- What this task involves -
Pictures aside, repeat every record below exactly.

Difference listings:
^^^^^^^^
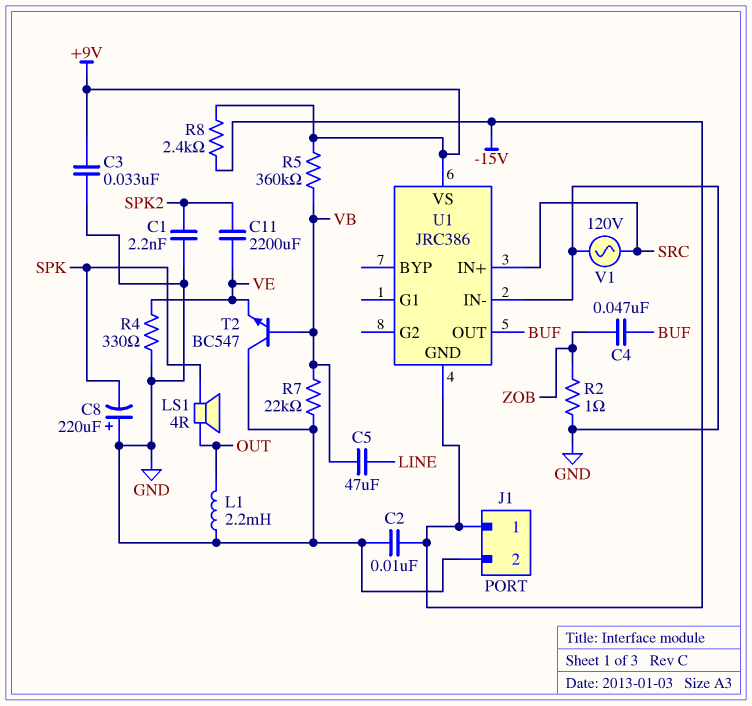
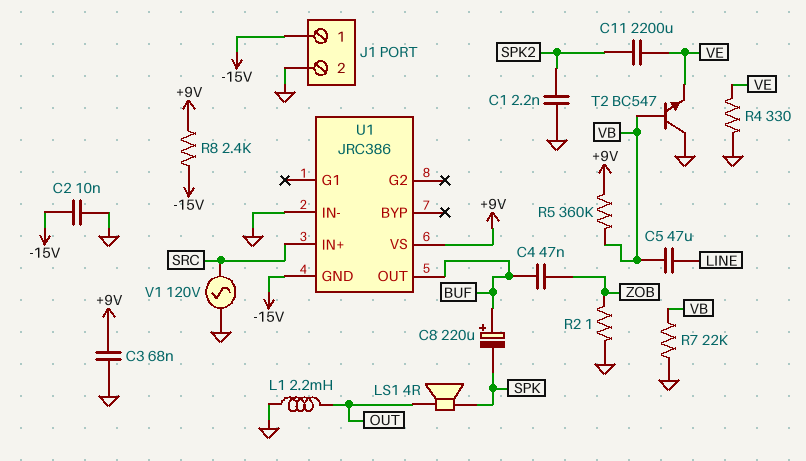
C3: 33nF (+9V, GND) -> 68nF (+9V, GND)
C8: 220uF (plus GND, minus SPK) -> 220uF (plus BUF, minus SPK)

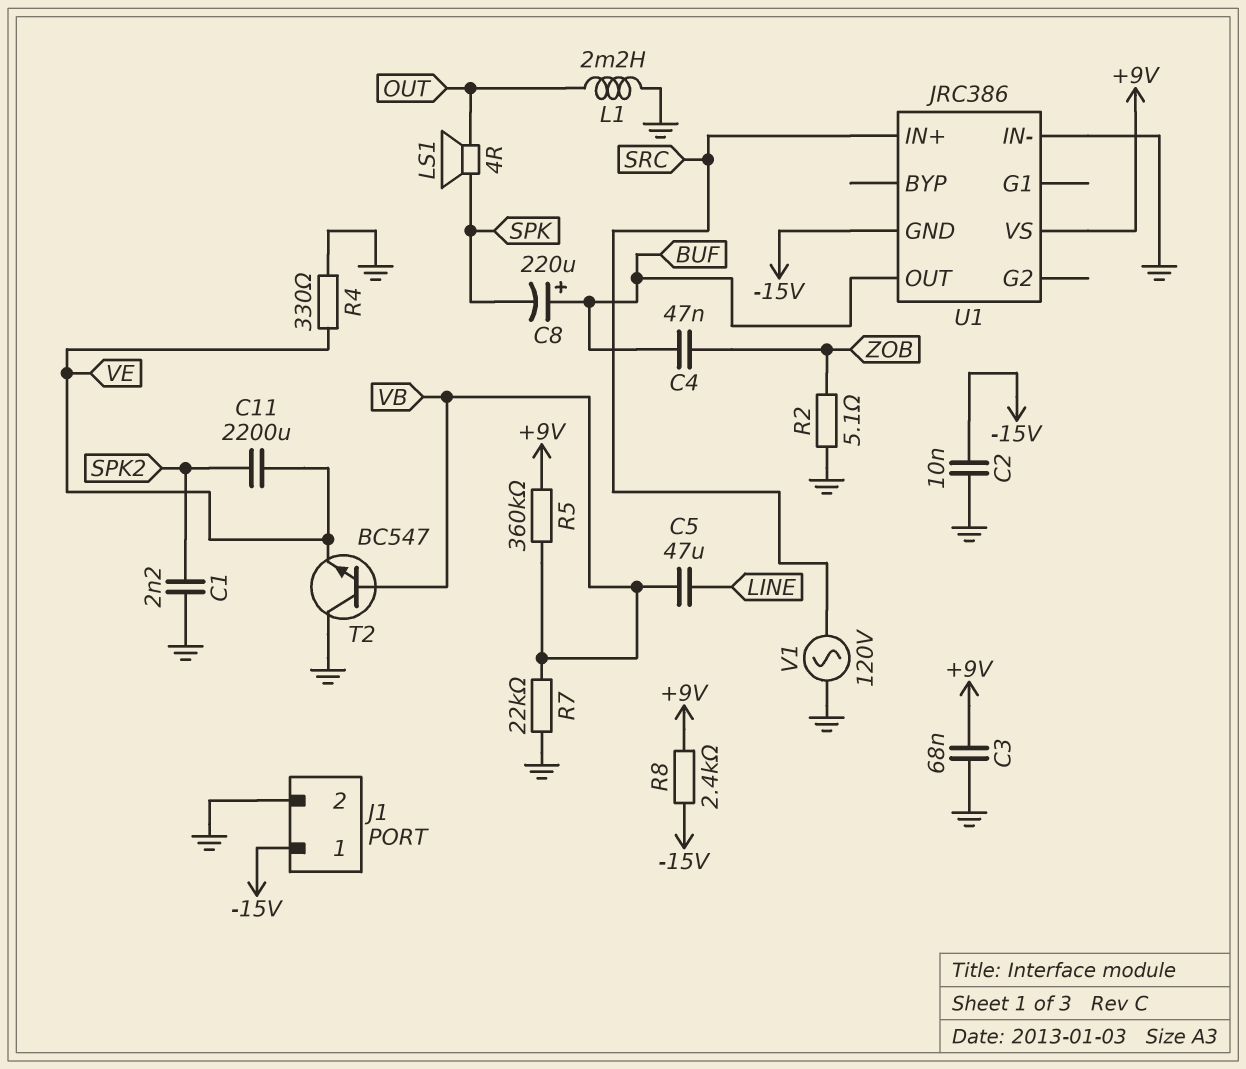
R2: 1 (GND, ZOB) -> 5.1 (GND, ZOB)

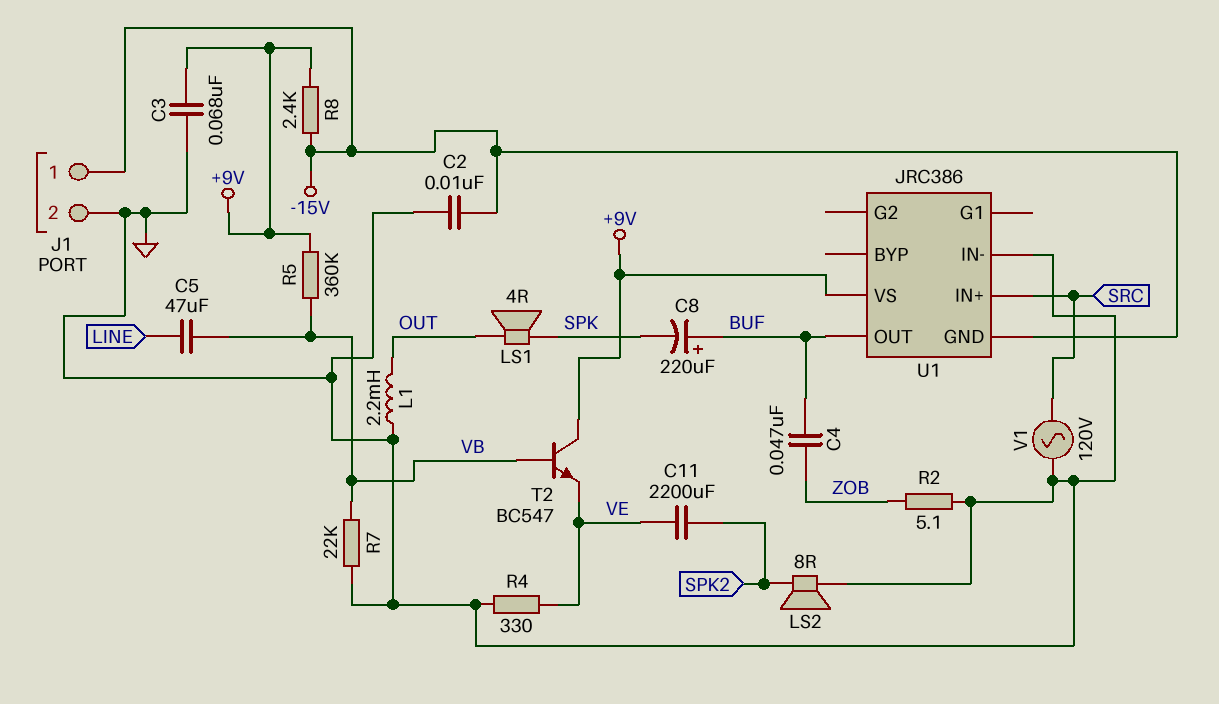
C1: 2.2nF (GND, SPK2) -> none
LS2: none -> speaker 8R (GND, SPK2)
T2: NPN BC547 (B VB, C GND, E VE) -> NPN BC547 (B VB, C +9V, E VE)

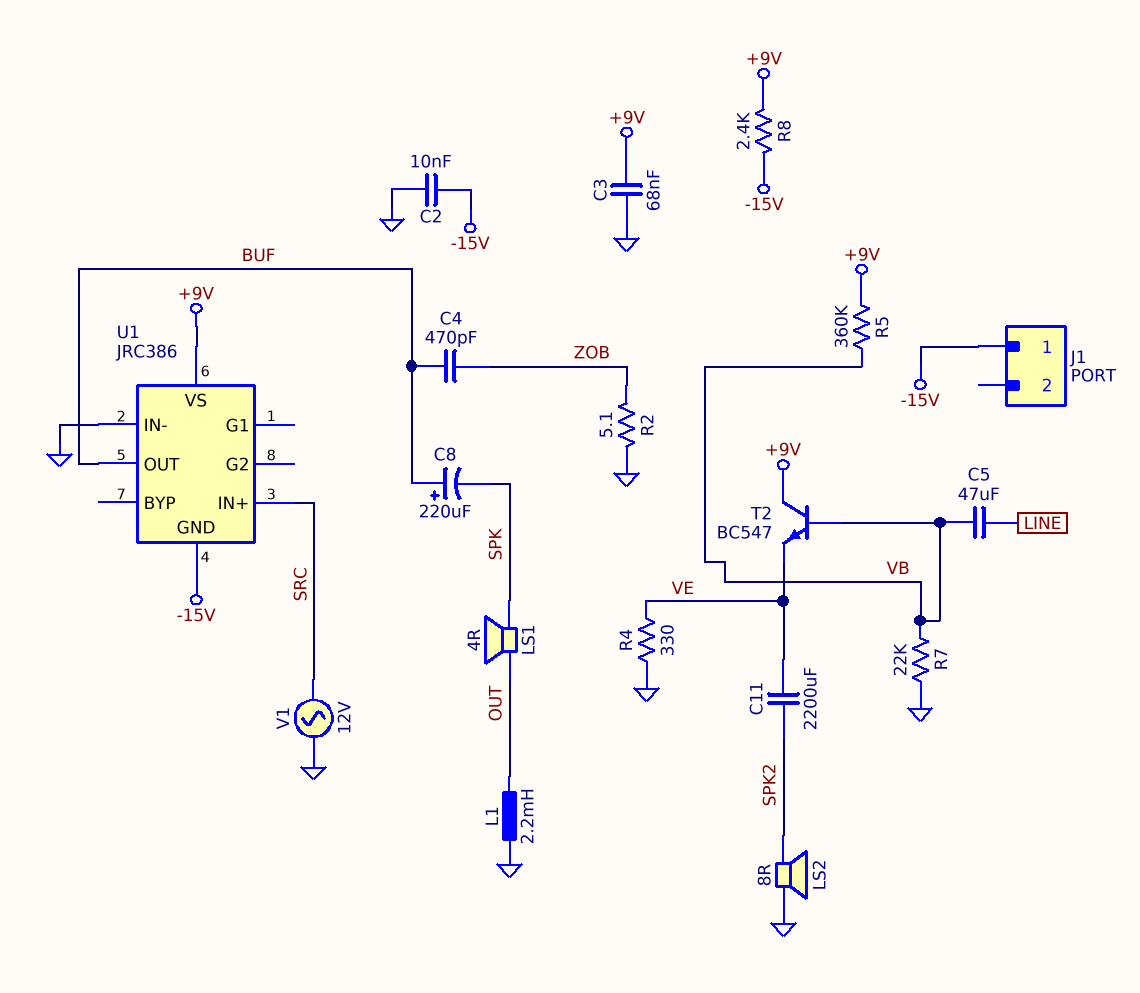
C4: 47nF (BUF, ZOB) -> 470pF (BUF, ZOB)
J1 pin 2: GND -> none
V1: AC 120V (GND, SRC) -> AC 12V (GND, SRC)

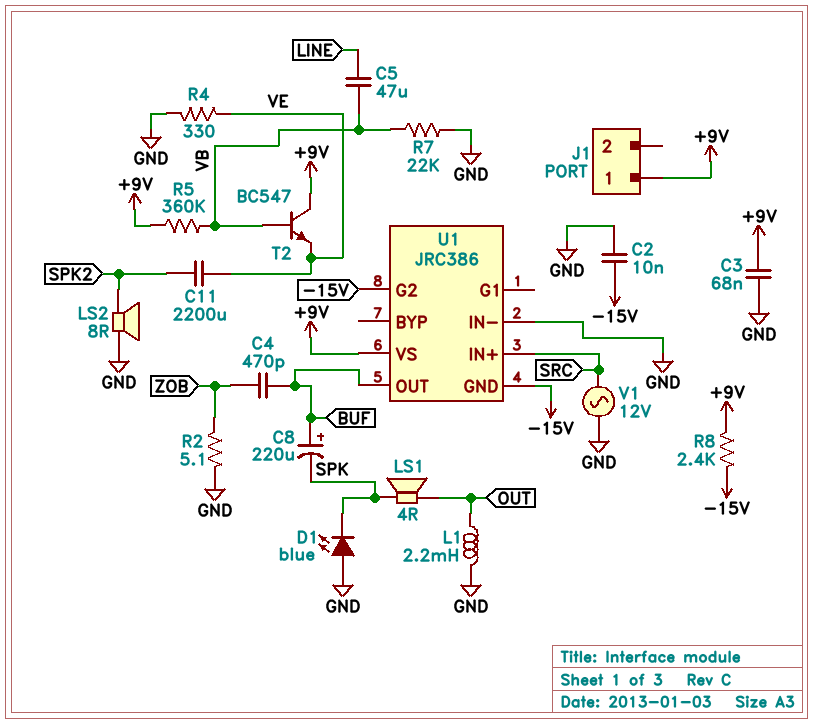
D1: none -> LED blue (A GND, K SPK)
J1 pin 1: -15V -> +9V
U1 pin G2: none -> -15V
^^^^^^^^
- Exercise response -
C3: 33nF (+9V, GND) -> 68nF (+9V, GND)
C8: 220uF (plus GND, minus SPK) -> 220uF (plus BUF, minus SPK)

R2: 1 (GND, ZOB) -> 5.1 (GND, ZOB)

C1: 2.2nF (GND, SPK2) -> none
LS2: none -> speaker 8R (GND, SPK2)
T2: NPN BC547 (B VB, C GND, E VE) -> NPN BC547 (B VB, C +9V, E VE)

C4: 47nF (BUF, ZOB) -> 470pF (BUF, ZOB)
J1 pin 2: GND -> none
V1: AC 120V (GND, SRC) -> AC 12V (GND, SRC)

D1: none -> LED blue (A GND, K SPK)
J1 pin 1: -15V -> +9V
U1 pin G2: none -> -15V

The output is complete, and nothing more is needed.